> [DATASET]
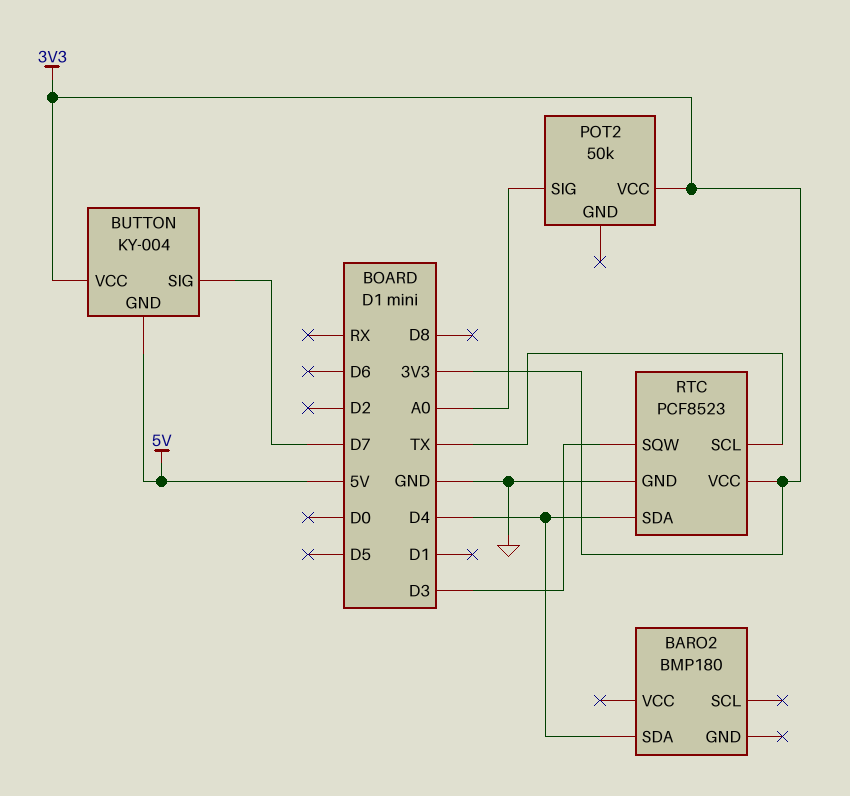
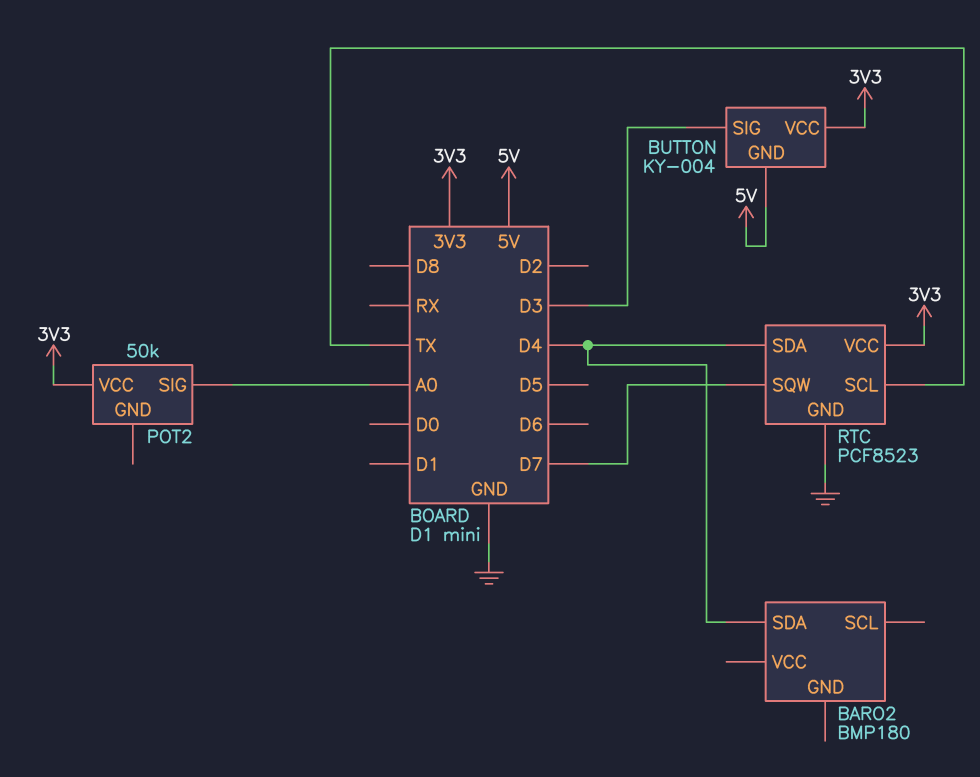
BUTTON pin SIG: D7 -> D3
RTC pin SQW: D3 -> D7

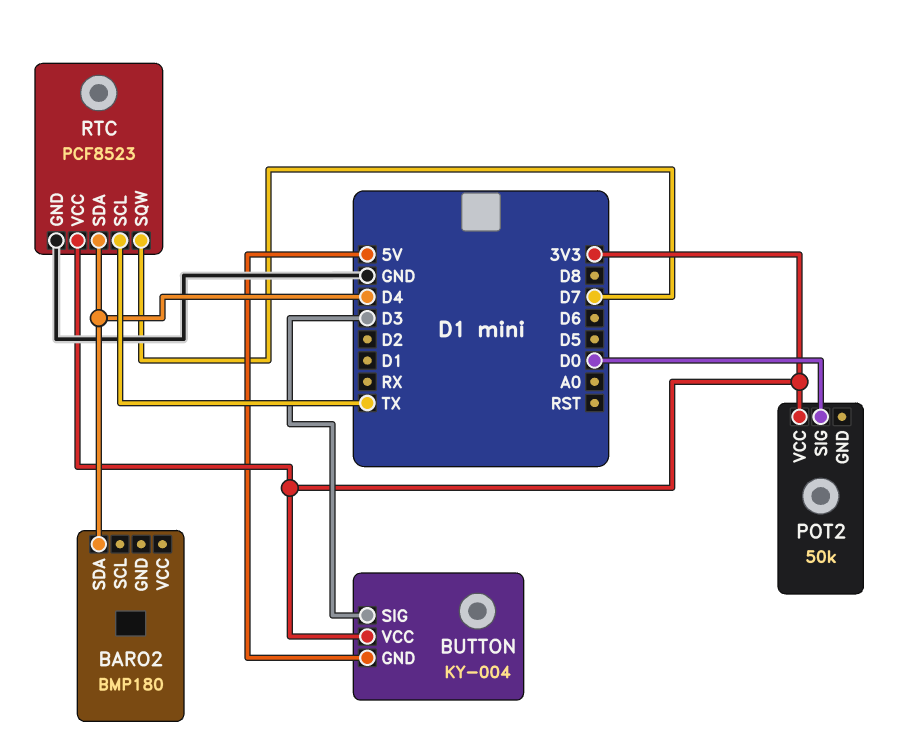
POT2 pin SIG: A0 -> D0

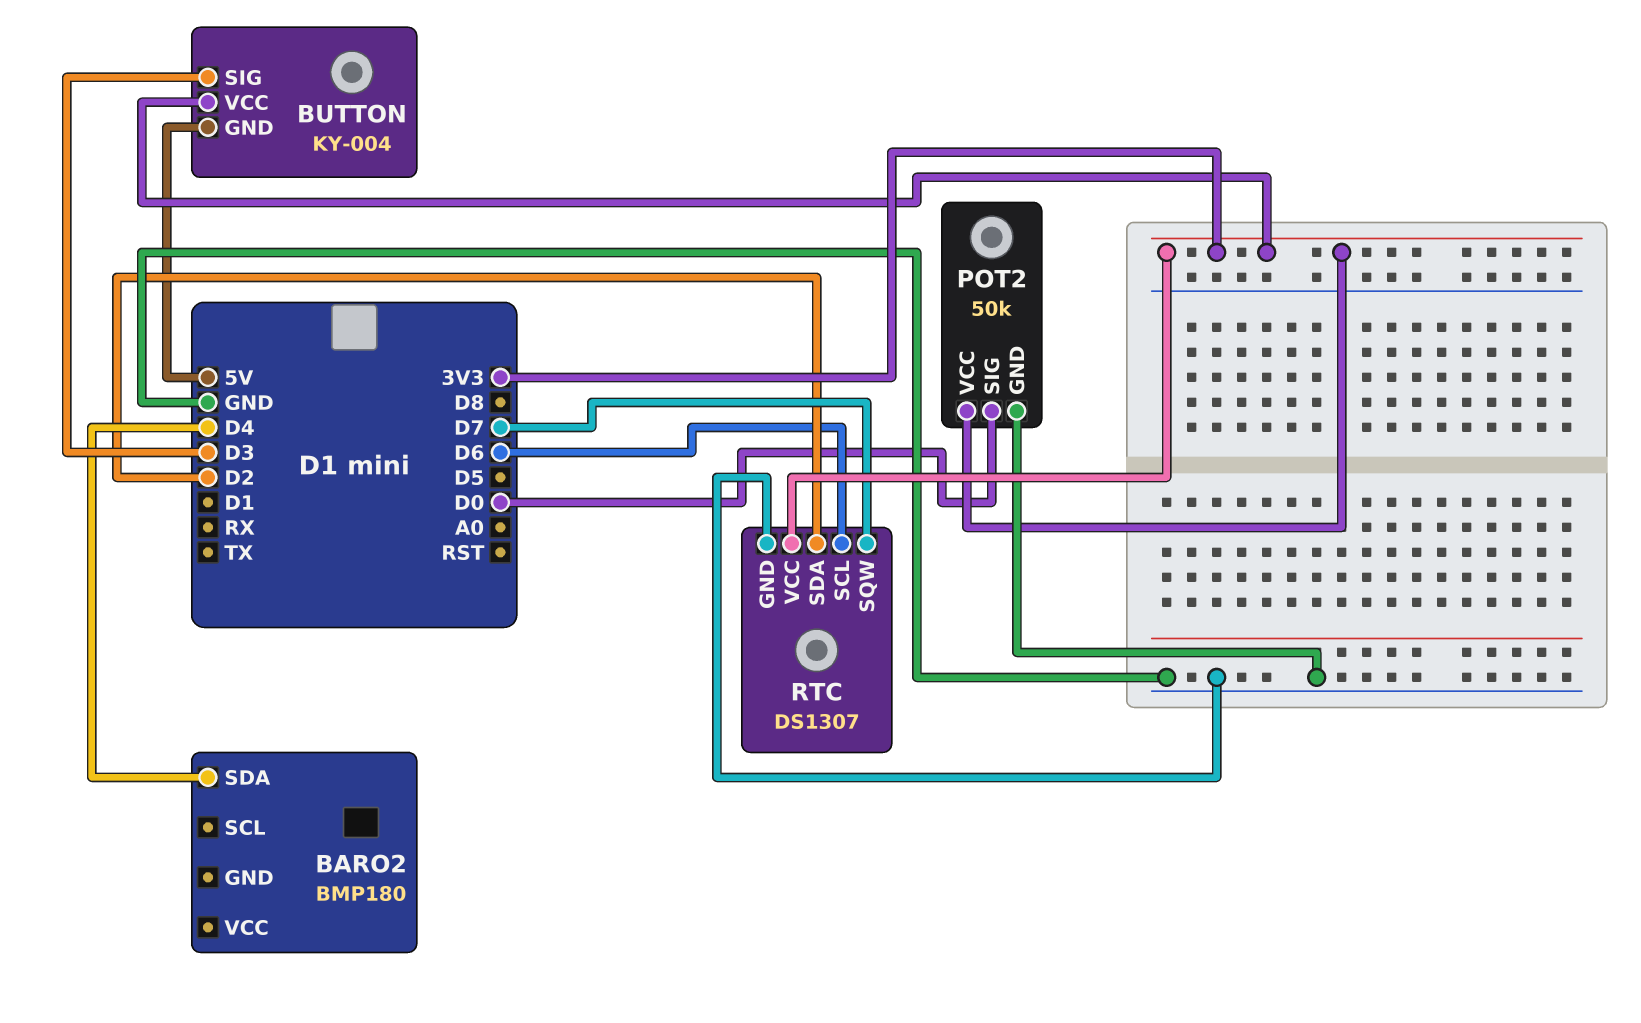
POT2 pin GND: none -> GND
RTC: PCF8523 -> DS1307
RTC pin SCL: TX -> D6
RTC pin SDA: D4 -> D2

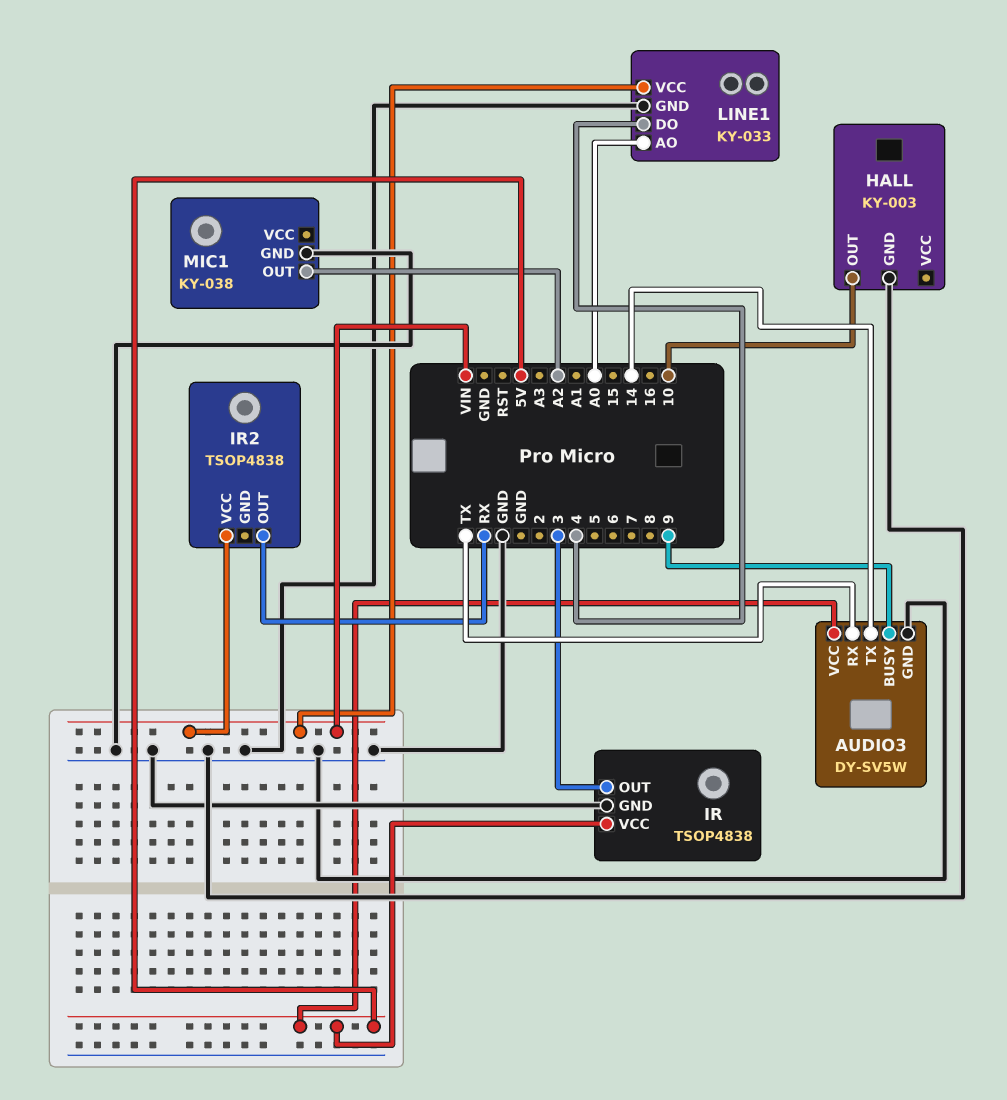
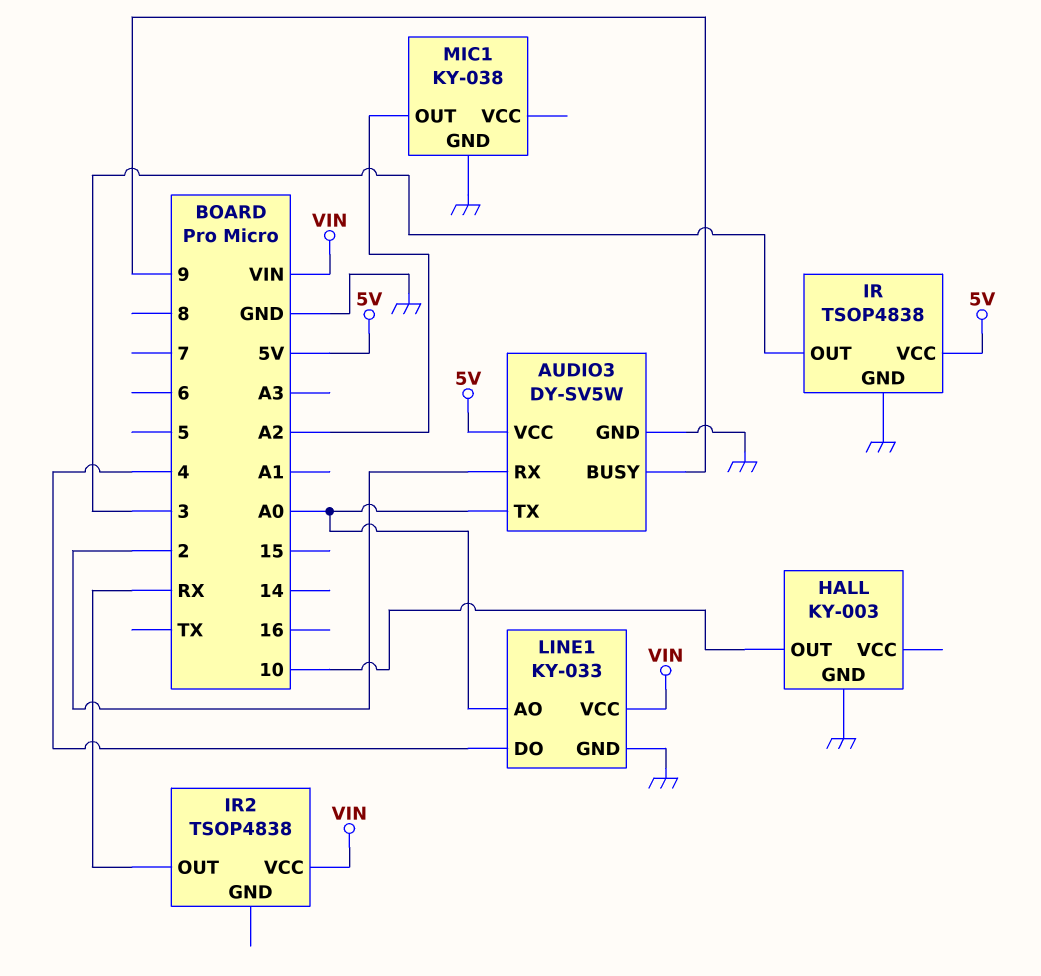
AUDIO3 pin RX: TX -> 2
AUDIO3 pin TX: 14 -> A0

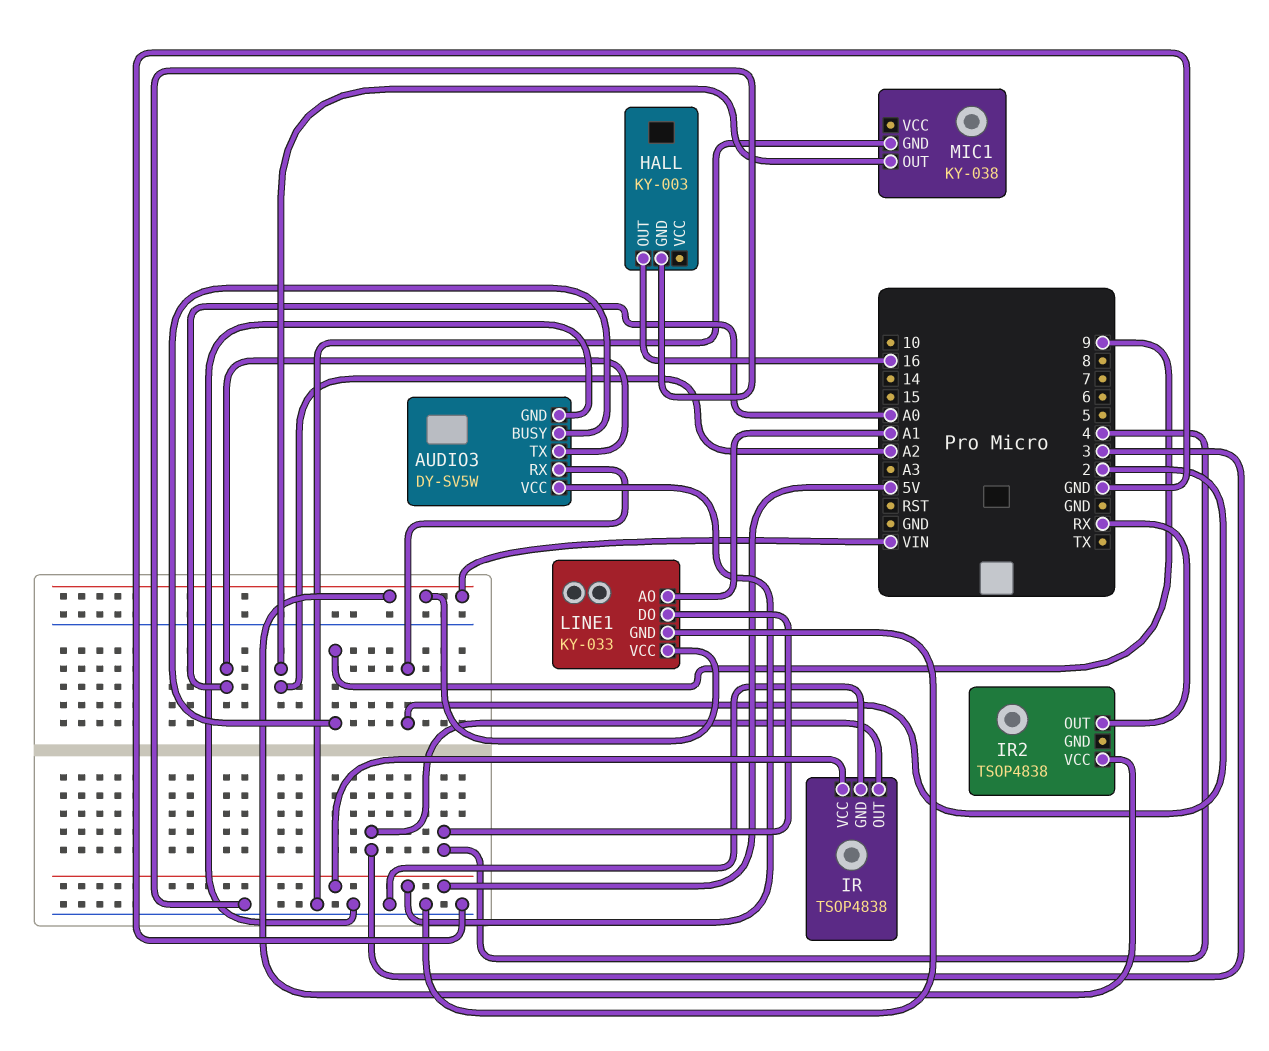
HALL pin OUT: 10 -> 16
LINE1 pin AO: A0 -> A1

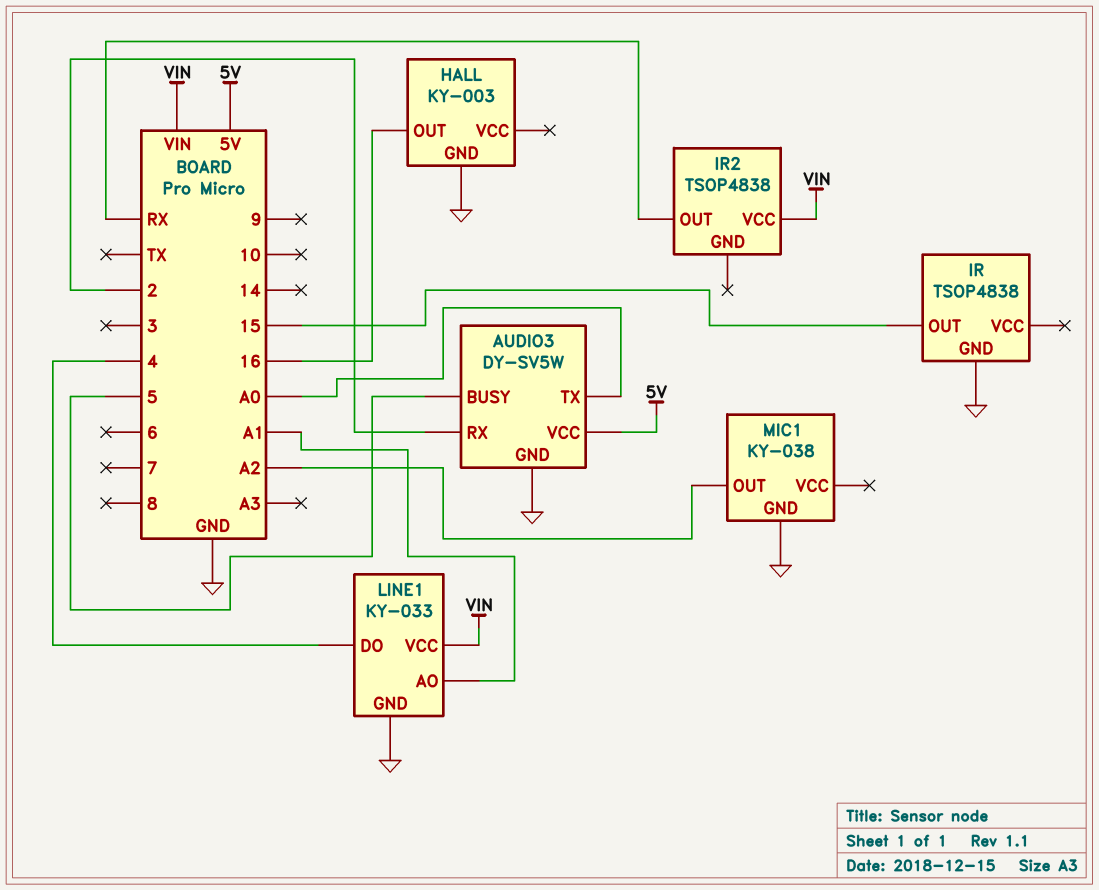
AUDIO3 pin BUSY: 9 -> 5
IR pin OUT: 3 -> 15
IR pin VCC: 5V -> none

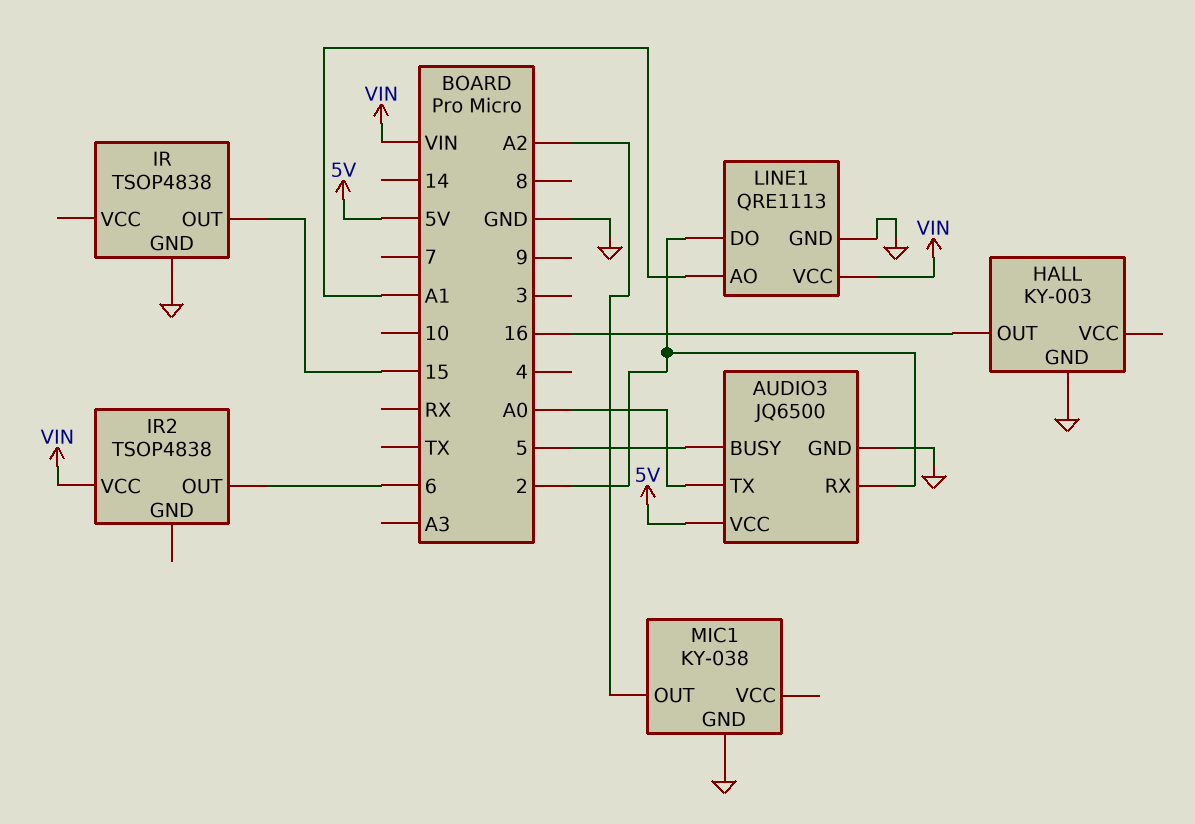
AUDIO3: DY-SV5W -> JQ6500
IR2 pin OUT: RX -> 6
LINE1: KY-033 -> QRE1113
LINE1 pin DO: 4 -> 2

> [WORK ORDER] Every line in the data above that contains "none" needs to be copied.

> [ANSWER TO THIS TASK]
POT2 pin GND: none -> GND
IR pin VCC: 5V -> none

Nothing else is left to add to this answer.